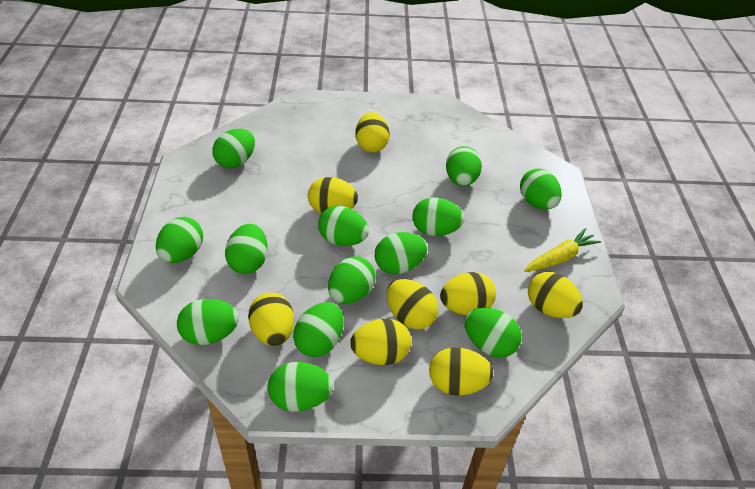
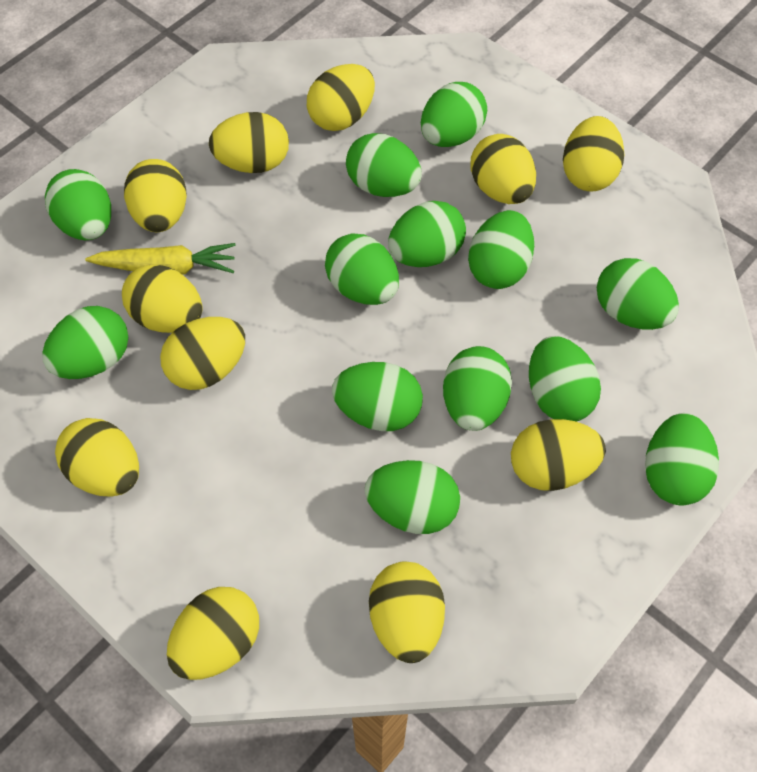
yellow egg: 8 -> 11

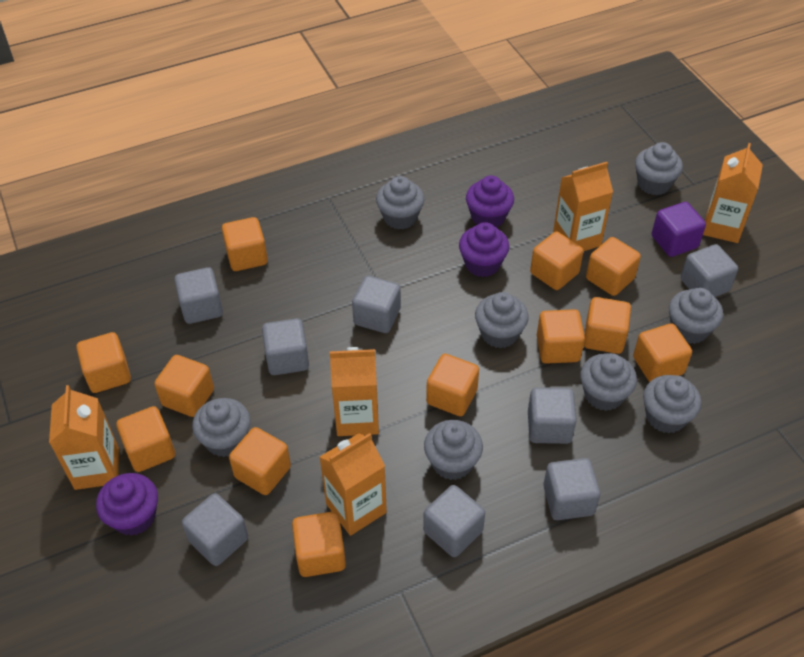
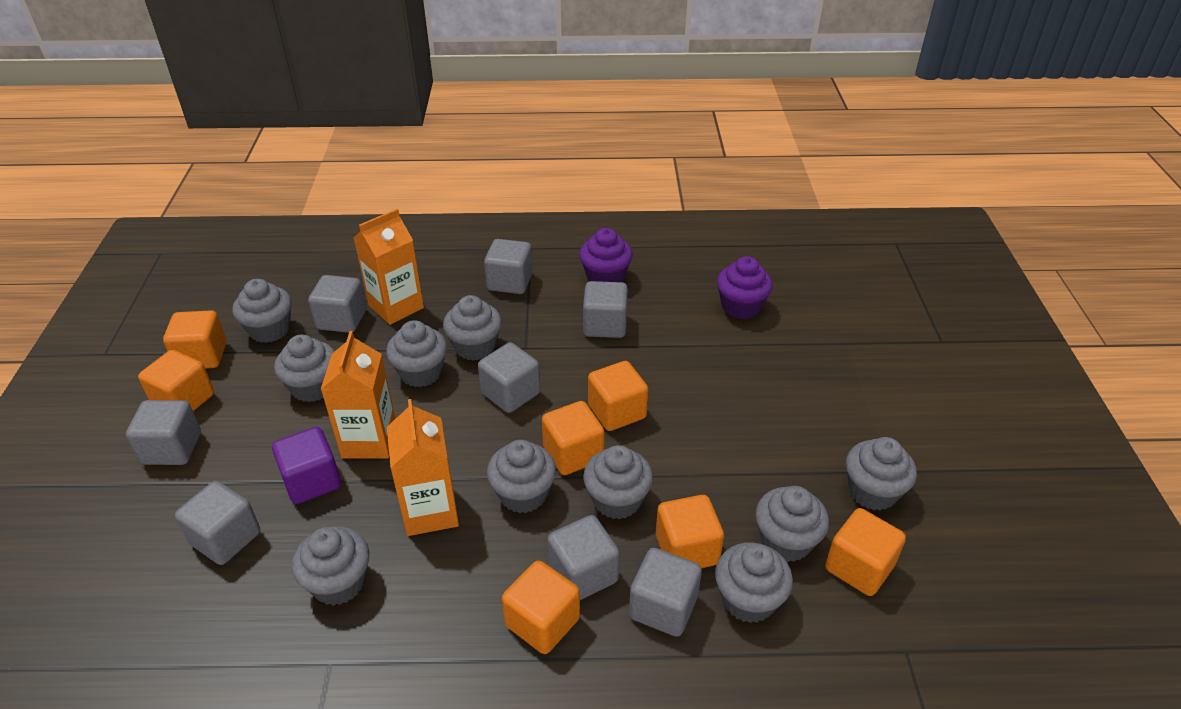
grey cupcake: 8 -> 10
orange carton: 5 -> 3
orange cube: 12 -> 7
purple cupcake: 3 -> 2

============

§ Task
Write out only what runs from the line holding "grey cupcake: 8 -> 10" through the last line of the records, exactly as shown.

§ Result
grey cupcake: 8 -> 10
orange carton: 5 -> 3
orange cube: 12 -> 7
purple cupcake: 3 -> 2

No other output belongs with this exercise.